• _Collected data_
== Segment start ==
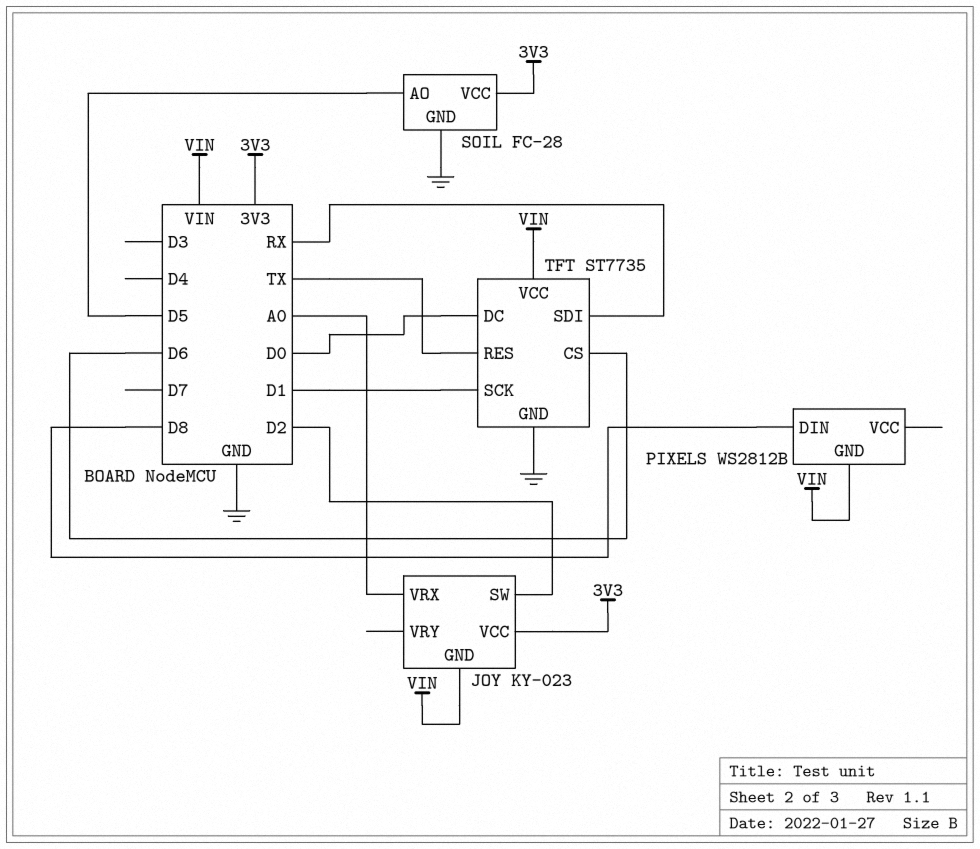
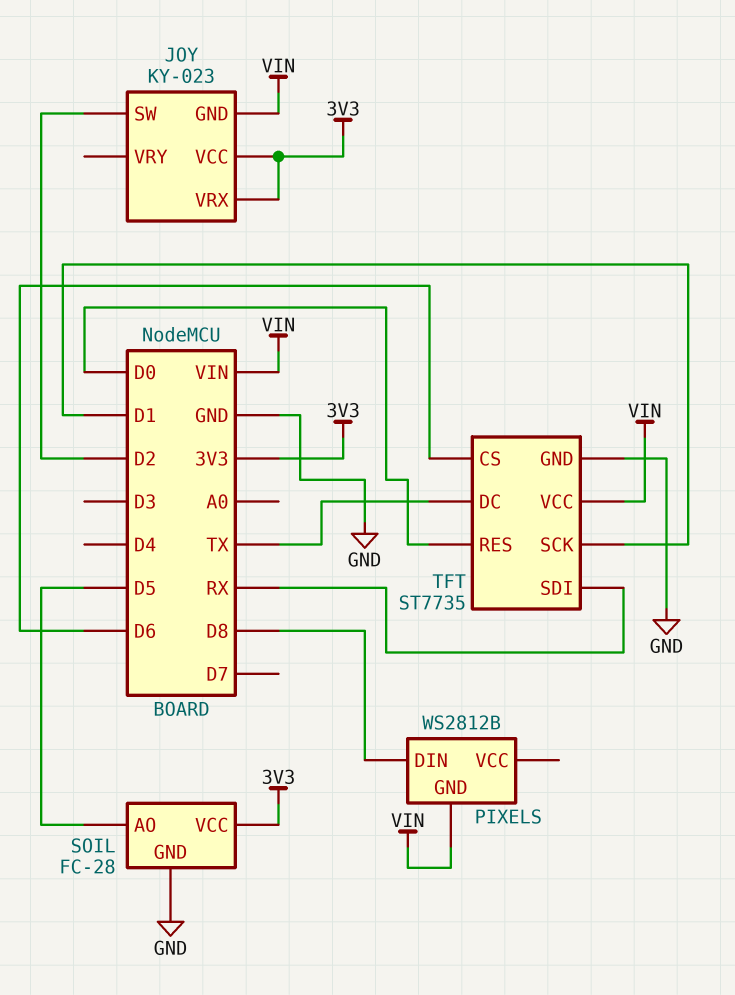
JOY pin VRX: A0 -> 3V3
TFT pin DC: D0 -> TX
TFT pin RES: TX -> D0

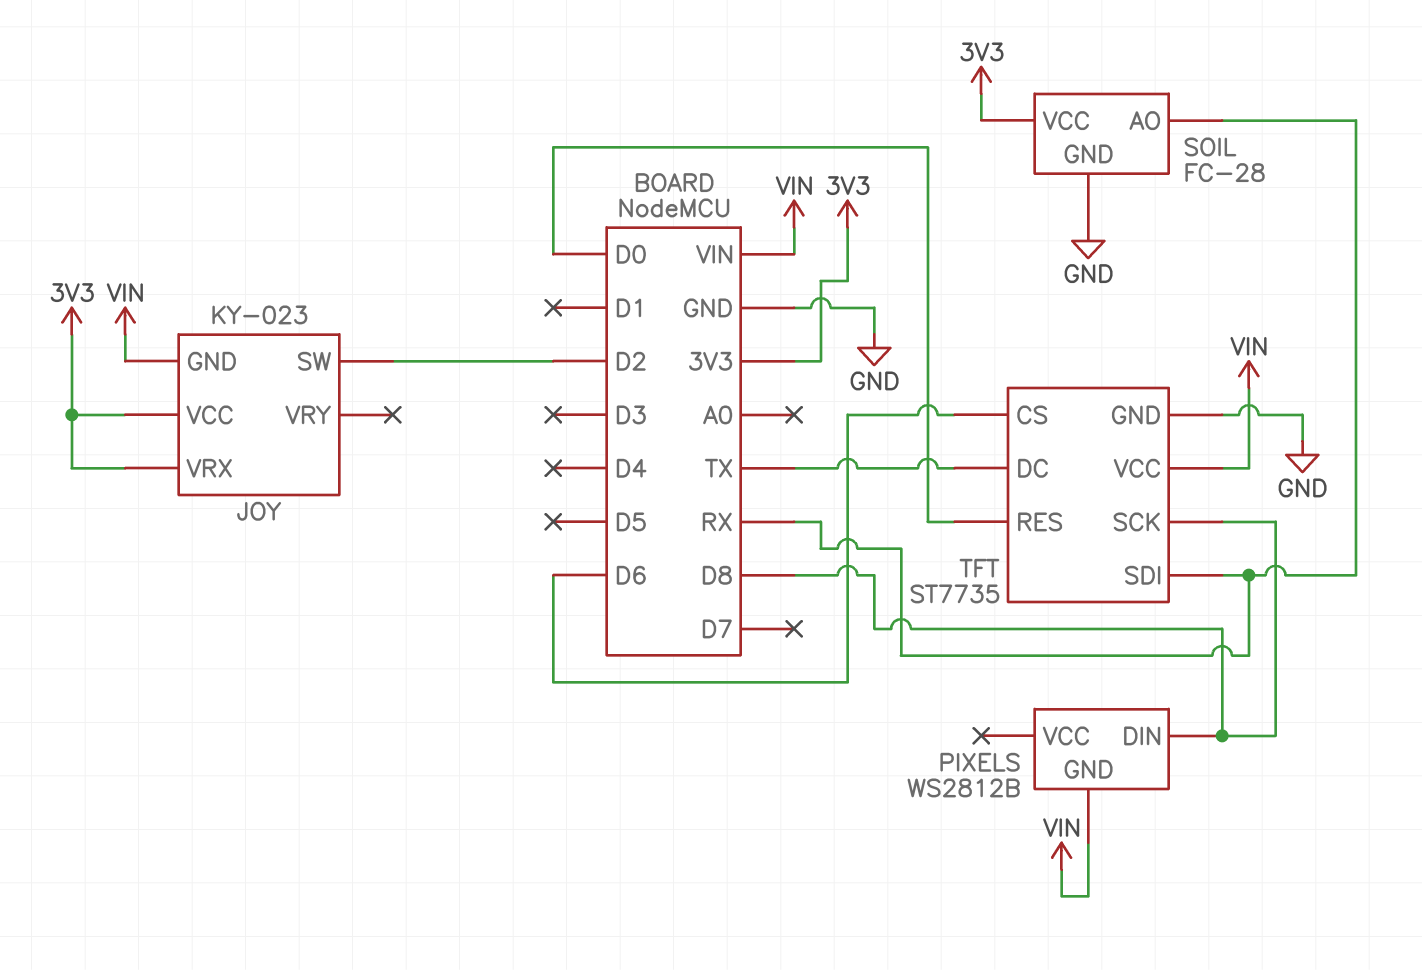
SOIL pin AO: D5 -> RX
TFT pin SCK: D1 -> D8

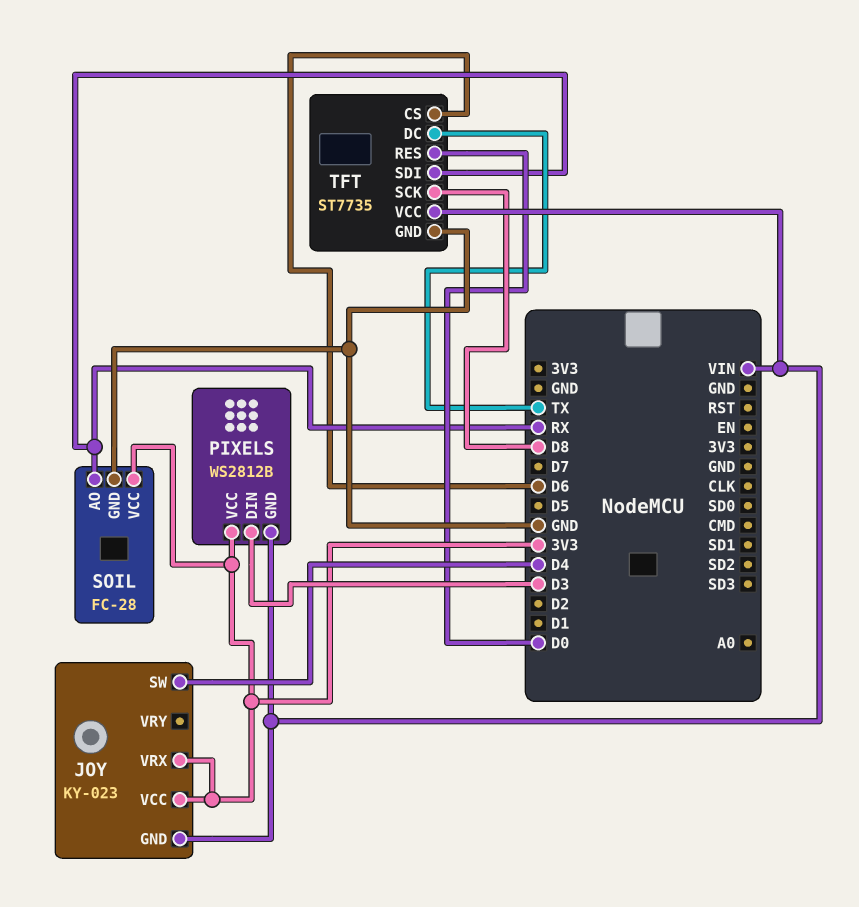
JOY pin SW: D2 -> D4
PIXELS pin DIN: D8 -> D3
PIXELS pin VCC: none -> 3V3

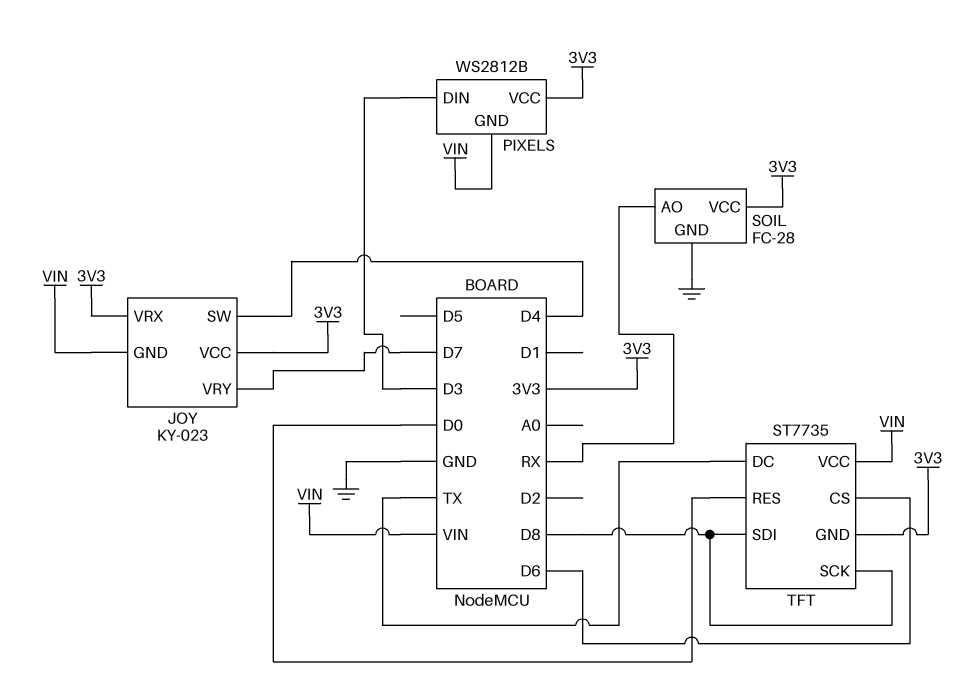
JOY pin VRY: none -> D7
TFT pin GND: GND -> 3V3
TFT pin SDI: RX -> D8

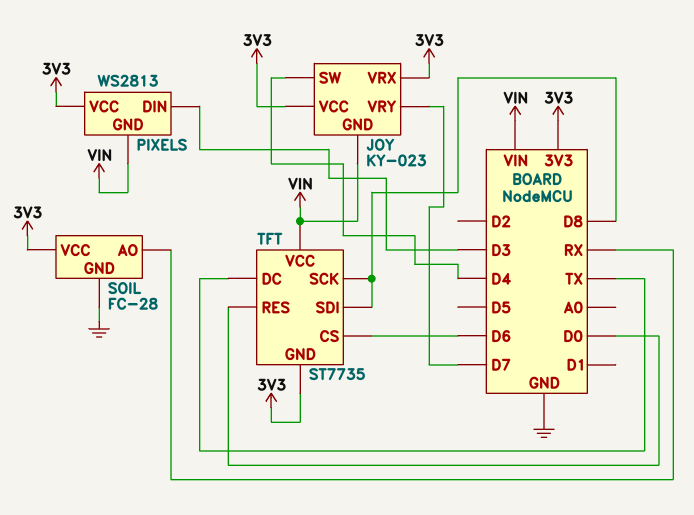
PIXELS: WS2812B -> WS2813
== Segment end ==
Please copy the data shown above precisely, leaving the images out.

• _Output of the task_
JOY pin VRX: A0 -> 3V3
TFT pin DC: D0 -> TX
TFT pin RES: TX -> D0

SOIL pin AO: D5 -> RX
TFT pin SCK: D1 -> D8

JOY pin SW: D2 -> D4
PIXELS pin DIN: D8 -> D3
PIXELS pin VCC: none -> 3V3

JOY pin VRY: none -> D7
TFT pin GND: GND -> 3V3
TFT pin SDI: RX -> D8

PIXELS: WS2812B -> WS2813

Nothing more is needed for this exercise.